WORK REQUIRED — All that should be output is the block of lines below from the line with "Someone swapped the green_banana" to the line with "Someone rotated the brown_banana", both included, exactly as written.

EXERCISE DATA —
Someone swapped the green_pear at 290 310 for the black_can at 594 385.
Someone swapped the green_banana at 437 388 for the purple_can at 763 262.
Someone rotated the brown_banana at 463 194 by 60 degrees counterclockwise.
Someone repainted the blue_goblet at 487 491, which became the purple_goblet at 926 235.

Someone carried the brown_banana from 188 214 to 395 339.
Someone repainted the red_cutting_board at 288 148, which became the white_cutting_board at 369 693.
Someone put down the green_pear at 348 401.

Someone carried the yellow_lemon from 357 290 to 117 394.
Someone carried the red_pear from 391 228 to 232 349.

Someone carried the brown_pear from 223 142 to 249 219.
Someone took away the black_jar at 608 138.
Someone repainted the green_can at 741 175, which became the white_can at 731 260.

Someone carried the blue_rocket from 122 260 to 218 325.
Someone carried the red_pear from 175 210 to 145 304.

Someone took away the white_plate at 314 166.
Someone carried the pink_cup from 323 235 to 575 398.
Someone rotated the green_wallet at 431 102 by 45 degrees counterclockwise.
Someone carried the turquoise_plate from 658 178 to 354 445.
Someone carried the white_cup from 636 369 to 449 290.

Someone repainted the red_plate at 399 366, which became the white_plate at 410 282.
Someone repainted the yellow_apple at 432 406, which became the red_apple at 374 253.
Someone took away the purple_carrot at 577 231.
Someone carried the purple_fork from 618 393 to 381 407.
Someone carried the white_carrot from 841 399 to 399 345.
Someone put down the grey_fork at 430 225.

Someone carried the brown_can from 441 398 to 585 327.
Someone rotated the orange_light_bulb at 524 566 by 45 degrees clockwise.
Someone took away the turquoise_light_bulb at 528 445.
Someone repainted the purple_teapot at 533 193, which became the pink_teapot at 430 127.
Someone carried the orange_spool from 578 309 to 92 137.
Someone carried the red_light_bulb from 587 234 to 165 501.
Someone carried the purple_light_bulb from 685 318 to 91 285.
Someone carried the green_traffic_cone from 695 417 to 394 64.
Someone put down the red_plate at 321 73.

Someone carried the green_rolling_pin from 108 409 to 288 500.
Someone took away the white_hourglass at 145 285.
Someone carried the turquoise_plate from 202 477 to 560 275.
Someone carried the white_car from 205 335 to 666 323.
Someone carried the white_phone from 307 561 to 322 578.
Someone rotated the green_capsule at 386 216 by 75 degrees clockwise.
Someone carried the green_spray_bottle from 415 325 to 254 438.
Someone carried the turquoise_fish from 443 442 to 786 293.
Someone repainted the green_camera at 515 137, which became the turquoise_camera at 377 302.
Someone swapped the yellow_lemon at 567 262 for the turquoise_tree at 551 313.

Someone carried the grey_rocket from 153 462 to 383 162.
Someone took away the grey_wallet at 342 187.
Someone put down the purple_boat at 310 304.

RESPONSE —
Someone swapped the green_banana at 437 388 for the purple_can at 763 262.
Someone rotated the brown_banana at 463 194 by 60 degrees counterclockwise.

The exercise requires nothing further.